*Task prompt*
Exactly the lines starting at the line containing "IMU1 pin GND: GND -> 5V" and ending at the line containing "TFT3 pin RES: D10 -> D11" are to be written out from the listing below, both included.
┌──
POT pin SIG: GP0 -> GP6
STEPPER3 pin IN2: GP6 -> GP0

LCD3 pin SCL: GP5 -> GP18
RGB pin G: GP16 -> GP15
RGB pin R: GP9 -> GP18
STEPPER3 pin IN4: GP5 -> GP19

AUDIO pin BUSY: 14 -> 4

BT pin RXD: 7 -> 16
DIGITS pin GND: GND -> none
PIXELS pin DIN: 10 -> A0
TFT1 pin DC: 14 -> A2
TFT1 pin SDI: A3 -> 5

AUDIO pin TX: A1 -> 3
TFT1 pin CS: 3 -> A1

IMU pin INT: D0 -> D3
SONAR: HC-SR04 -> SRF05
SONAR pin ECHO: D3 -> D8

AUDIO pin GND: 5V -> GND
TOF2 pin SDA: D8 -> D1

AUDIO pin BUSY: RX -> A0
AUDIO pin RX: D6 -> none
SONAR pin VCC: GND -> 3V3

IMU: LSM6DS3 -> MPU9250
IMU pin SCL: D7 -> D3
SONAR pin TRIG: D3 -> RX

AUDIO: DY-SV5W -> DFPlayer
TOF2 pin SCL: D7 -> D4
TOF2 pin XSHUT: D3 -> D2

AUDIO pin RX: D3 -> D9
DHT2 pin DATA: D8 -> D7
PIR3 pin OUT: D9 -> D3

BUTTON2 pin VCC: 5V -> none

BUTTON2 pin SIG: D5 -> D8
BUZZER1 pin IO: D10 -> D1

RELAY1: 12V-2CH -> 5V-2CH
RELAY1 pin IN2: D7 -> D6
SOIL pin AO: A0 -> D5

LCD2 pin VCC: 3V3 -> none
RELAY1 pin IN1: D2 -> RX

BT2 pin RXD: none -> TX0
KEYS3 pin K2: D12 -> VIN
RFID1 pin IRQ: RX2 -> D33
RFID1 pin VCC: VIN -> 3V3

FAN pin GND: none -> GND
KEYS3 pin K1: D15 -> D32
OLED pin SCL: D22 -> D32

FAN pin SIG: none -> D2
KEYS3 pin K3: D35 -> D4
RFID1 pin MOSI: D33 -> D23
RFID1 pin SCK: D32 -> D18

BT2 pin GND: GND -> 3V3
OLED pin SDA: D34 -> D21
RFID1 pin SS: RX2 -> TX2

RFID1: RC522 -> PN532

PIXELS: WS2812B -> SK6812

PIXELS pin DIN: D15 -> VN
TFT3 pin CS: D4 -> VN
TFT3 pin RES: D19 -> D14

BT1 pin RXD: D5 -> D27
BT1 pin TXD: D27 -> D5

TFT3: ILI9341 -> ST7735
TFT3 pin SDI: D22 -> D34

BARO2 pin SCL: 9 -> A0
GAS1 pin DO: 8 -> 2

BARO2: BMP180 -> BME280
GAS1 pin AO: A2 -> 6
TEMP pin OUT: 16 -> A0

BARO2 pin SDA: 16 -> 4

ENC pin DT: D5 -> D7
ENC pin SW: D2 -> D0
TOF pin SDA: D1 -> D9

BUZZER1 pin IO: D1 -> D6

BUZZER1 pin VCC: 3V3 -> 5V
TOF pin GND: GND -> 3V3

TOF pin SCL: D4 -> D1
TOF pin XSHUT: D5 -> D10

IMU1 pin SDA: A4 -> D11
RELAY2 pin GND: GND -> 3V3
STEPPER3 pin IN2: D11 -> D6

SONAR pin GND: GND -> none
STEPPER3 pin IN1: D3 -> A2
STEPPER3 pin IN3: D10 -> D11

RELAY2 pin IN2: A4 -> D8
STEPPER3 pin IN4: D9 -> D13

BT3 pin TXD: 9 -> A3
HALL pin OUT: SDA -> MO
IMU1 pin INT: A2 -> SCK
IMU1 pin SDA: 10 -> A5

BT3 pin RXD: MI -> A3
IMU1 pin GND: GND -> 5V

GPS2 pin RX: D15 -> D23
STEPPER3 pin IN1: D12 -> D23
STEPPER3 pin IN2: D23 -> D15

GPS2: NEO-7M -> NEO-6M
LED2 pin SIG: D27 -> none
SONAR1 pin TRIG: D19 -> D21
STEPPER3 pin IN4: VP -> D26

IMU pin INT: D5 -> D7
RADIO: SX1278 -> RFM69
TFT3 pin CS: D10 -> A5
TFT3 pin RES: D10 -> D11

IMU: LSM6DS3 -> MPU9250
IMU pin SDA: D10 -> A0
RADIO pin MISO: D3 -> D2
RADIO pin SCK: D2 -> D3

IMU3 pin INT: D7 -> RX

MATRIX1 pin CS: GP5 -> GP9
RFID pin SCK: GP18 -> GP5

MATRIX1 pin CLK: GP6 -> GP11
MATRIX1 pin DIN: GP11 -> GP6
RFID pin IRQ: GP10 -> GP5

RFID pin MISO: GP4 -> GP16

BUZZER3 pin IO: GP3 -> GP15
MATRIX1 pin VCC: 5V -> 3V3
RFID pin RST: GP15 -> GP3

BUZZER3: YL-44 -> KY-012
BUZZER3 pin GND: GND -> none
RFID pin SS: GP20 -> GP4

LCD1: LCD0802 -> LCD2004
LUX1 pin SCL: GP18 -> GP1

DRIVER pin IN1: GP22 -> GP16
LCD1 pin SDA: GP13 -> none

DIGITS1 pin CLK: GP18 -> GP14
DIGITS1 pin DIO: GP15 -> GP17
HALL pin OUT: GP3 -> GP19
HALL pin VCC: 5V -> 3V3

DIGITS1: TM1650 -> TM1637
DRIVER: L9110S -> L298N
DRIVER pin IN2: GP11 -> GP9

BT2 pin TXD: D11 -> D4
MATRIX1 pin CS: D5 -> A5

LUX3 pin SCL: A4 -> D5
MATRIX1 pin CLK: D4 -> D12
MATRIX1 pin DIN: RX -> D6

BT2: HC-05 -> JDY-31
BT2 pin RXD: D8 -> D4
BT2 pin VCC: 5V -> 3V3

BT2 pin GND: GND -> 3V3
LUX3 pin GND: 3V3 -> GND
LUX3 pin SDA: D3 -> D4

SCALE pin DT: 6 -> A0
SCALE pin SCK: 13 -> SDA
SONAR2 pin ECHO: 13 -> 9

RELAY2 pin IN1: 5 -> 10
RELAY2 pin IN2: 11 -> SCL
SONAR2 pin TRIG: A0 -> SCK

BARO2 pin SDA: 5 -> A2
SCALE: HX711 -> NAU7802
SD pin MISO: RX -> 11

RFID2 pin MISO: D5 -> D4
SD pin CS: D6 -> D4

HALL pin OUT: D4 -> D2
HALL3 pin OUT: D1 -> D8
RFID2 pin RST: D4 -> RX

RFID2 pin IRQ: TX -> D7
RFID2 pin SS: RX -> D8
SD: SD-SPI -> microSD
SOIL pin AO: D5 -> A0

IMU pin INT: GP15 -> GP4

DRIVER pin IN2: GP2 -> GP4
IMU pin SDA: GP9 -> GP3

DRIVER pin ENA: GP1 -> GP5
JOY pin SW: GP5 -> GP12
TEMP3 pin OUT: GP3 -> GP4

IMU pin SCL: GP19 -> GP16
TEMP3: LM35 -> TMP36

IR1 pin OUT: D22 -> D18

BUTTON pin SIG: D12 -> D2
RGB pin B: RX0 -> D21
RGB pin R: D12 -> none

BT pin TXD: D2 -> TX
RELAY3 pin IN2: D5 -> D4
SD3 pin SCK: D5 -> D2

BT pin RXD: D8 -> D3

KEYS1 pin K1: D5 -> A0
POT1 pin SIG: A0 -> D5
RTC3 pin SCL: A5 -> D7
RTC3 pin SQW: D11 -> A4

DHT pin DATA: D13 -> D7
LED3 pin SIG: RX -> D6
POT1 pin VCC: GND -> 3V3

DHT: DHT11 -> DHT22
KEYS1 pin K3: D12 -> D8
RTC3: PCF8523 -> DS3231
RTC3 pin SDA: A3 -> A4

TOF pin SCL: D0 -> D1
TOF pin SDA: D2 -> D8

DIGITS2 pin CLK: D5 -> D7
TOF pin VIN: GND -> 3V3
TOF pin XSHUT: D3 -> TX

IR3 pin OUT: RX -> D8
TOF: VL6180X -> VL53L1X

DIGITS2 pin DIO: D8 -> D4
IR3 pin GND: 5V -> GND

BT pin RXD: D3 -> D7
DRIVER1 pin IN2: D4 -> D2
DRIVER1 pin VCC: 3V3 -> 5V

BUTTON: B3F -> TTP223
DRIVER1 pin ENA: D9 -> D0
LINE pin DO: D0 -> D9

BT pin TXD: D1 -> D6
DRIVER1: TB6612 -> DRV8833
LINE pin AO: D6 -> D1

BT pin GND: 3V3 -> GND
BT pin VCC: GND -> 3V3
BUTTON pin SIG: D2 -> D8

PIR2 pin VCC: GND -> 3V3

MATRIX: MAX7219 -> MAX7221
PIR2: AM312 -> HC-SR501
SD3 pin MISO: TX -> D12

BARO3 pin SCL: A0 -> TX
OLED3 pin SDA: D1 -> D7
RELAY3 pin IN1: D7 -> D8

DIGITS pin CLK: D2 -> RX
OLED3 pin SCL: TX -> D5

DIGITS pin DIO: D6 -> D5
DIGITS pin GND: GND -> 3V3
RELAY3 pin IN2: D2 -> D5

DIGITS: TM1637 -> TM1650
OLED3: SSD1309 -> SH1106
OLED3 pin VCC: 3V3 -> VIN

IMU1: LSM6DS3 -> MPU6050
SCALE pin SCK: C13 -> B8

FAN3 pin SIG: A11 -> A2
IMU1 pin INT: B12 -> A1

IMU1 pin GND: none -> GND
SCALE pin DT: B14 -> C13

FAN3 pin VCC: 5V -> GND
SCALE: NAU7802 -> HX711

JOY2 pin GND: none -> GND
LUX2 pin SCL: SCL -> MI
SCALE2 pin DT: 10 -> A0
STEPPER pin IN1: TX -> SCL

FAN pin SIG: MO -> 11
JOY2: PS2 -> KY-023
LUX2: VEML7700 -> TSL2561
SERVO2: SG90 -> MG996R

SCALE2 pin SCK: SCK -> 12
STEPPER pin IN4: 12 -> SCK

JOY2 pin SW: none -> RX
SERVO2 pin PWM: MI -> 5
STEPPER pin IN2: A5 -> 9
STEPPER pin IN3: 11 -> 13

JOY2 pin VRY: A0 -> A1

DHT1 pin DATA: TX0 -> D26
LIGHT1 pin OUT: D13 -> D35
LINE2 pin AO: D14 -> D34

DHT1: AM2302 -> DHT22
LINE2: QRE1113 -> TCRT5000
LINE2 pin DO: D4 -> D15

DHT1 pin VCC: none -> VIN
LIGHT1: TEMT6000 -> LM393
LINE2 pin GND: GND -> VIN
└──
*Solution*
IMU1 pin GND: GND -> 5V

GPS2 pin RX: D15 -> D23
STEPPER3 pin IN1: D12 -> D23
STEPPER3 pin IN2: D23 -> D15

GPS2: NEO-7M -> NEO-6M
LED2 pin SIG: D27 -> none
SONAR1 pin TRIG: D19 -> D21
STEPPER3 pin IN4: VP -> D26

IMU pin INT: D5 -> D7
RADIO: SX1278 -> RFM69
TFT3 pin CS: D10 -> A5
TFT3 pin RES: D10 -> D11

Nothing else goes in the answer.